# Start of Data shown

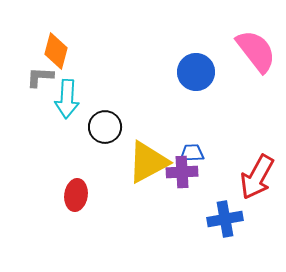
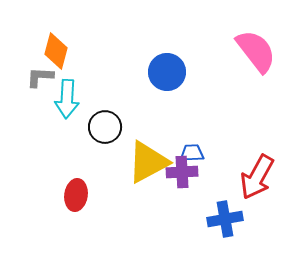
blue circle: moved 29 px left
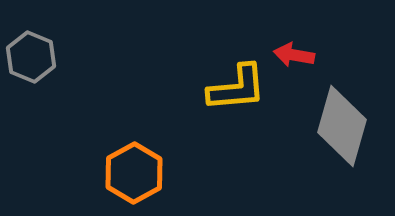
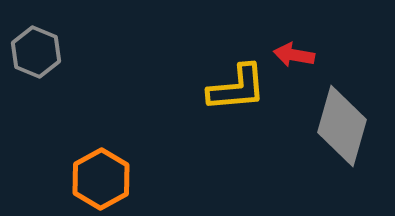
gray hexagon: moved 5 px right, 5 px up
orange hexagon: moved 33 px left, 6 px down
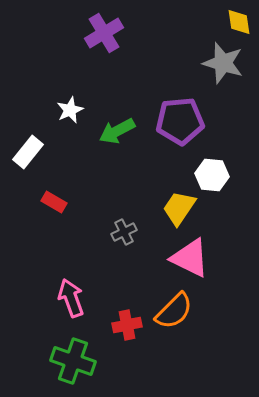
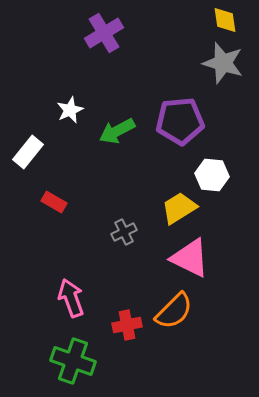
yellow diamond: moved 14 px left, 2 px up
yellow trapezoid: rotated 24 degrees clockwise
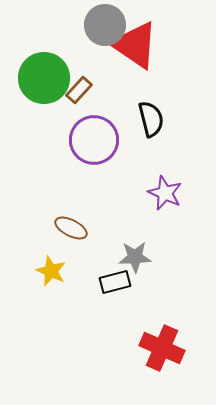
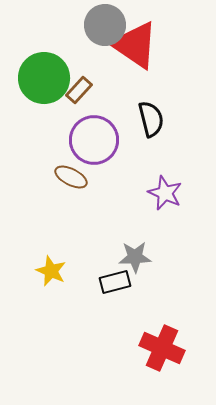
brown ellipse: moved 51 px up
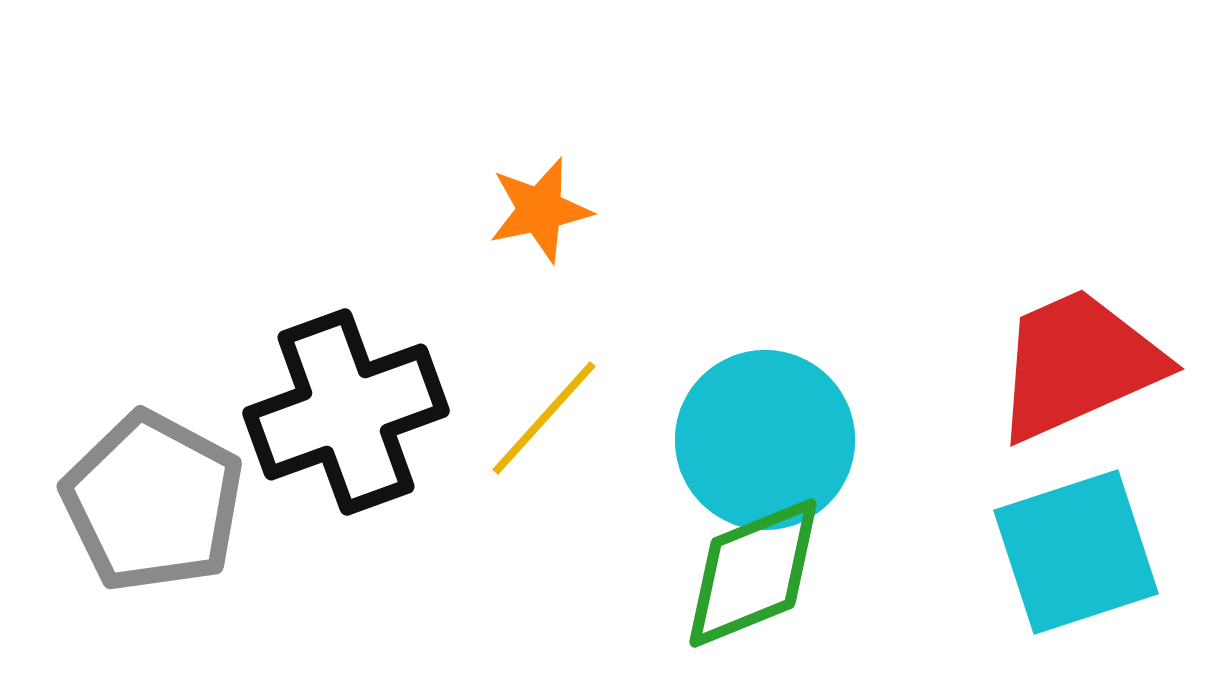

# End of Data shown

> [Problem to work on]:
Recast every line of the entries above as a Markdown table with columns "Row" and "Line", numbering the rows in order. Skip blank lines and leave the pictures out.

> [Full answer]:
| Row | Line |
|---|---|
| 1 | blue circle: moved 29 px left |
| 2 | gray hexagon: moved 5 px right, 5 px up |
| 3 | orange hexagon: moved 33 px left, 6 px down |
| 4 | yellow diamond: moved 14 px left, 2 px up |
| 5 | yellow trapezoid: rotated 24 degrees clockwise |
| 6 | brown ellipse: moved 51 px up |